> **To do**
The line containing "lime cone F1 level 2 -> lime cone D1 level 2" marks where to begin; quote it and every line after it through the end of the data, exactly as written.

> **Given data**

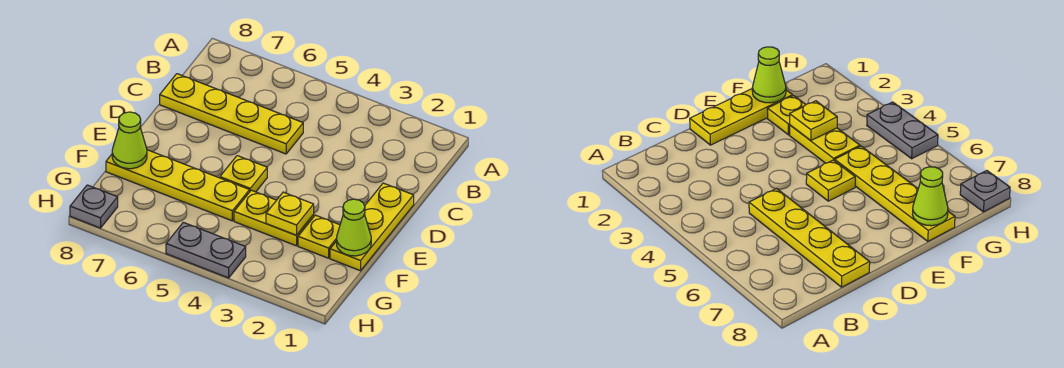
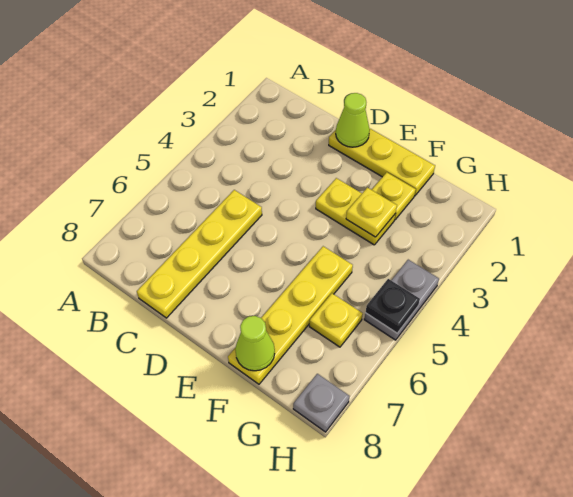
yellow plate E5 level 1 -> yellow plate G6 level 1
lime cone F1 level 2 -> lime cone D1 level 2
yellow plate F3:F4 level 1 -> yellow plate E3:F3 level 1
none -> black plate H5 level 2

> **Exercise response**
lime cone F1 level 2 -> lime cone D1 level 2
yellow plate F3:F4 level 1 -> yellow plate E3:F3 level 1
none -> black plate H5 level 2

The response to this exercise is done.